━━━ RECORDS PROVIDED
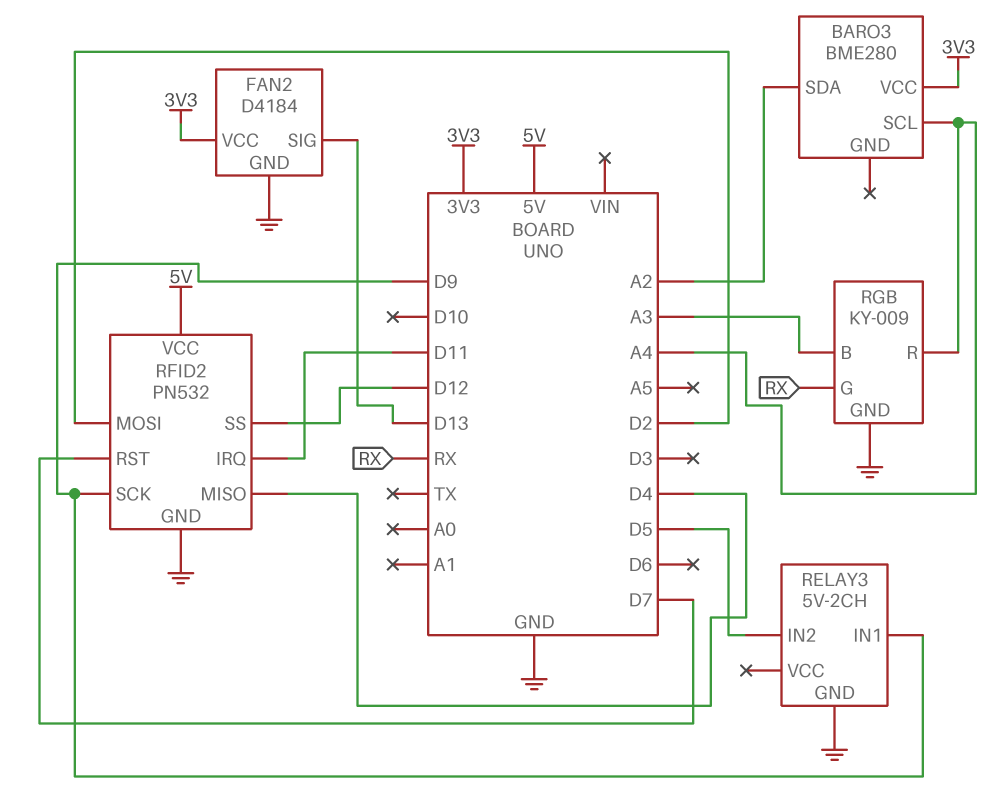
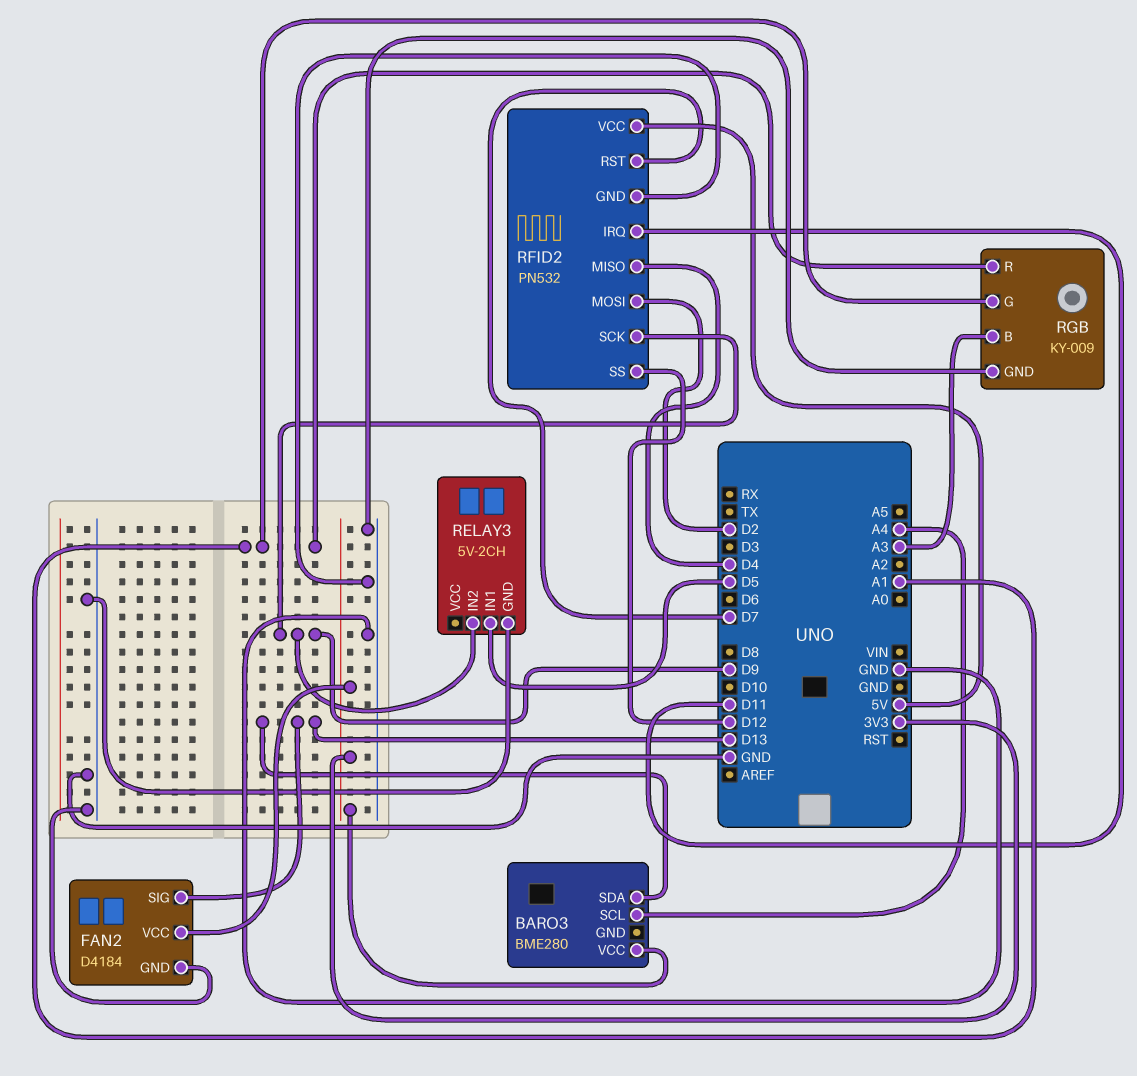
BARO3 pin SDA: A2 -> D13
RELAY3 pin IN1: D9 -> D5
RELAY3 pin IN2: D5 -> D9
RGB pin G: RX -> A1
RGB pin R: A4 -> A1

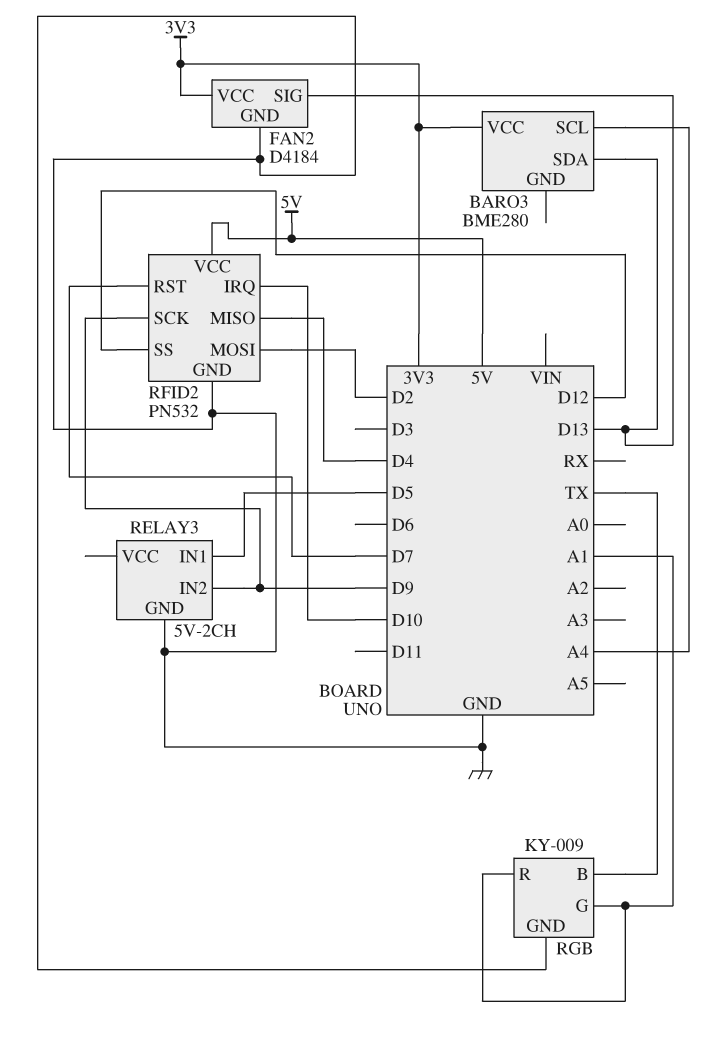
RFID2 pin IRQ: D11 -> D10
RGB pin B: A3 -> TX

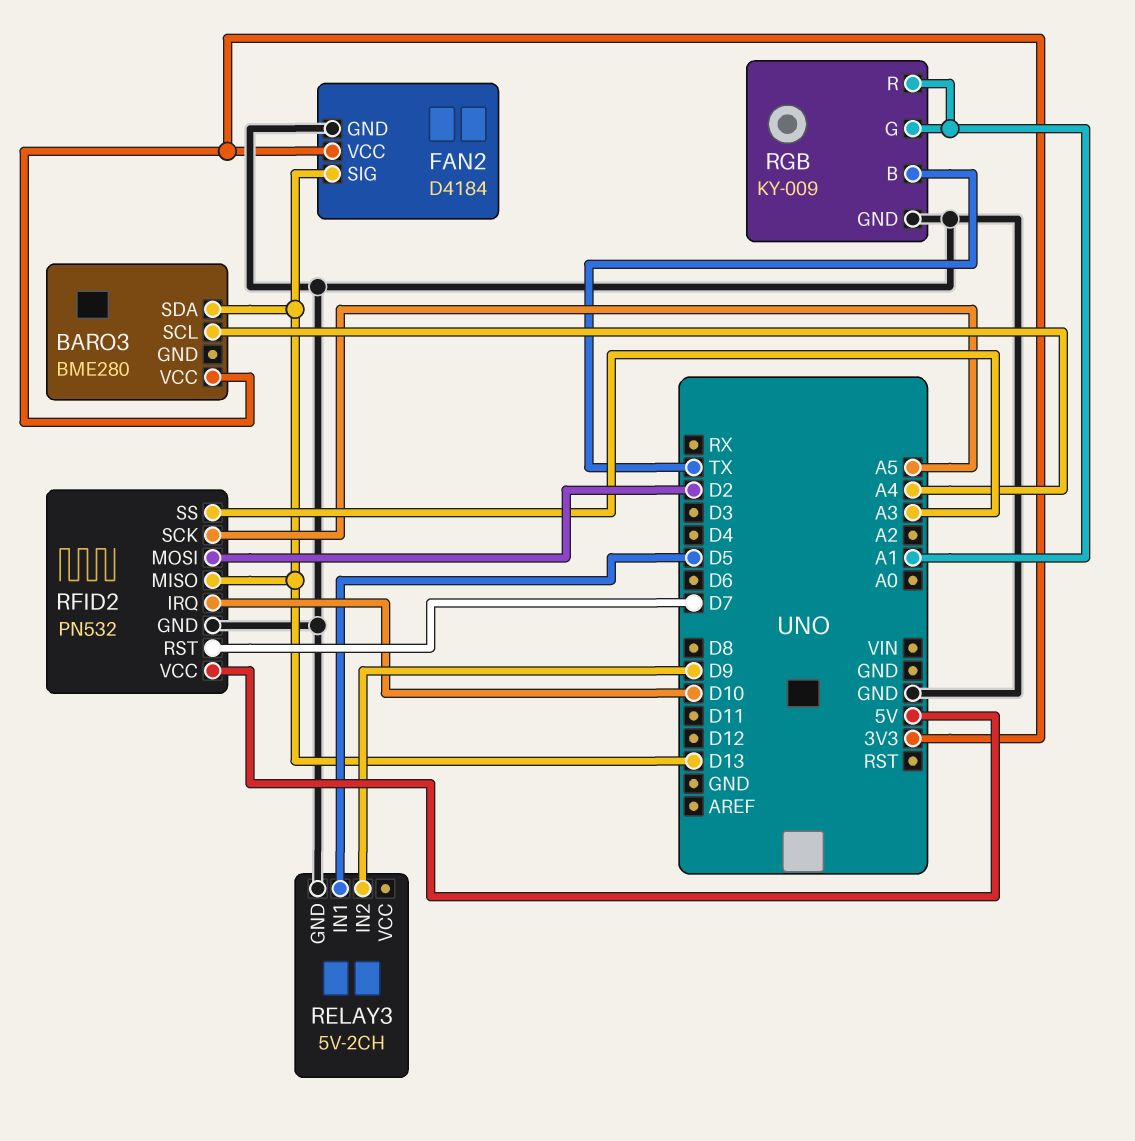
RFID2 pin MISO: D4 -> D13
RFID2 pin SCK: D9 -> A5
RFID2 pin SS: D12 -> A3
━━━━━━
[TASK BRIEF] Copy each entry exactly, with no pictures.

[EXERCISE RESULT]
BARO3 pin SDA: A2 -> D13
RELAY3 pin IN1: D9 -> D5
RELAY3 pin IN2: D5 -> D9
RGB pin G: RX -> A1
RGB pin R: A4 -> A1

RFID2 pin IRQ: D11 -> D10
RGB pin B: A3 -> TX

RFID2 pin MISO: D4 -> D13
RFID2 pin SCK: D9 -> A5
RFID2 pin SS: D12 -> A3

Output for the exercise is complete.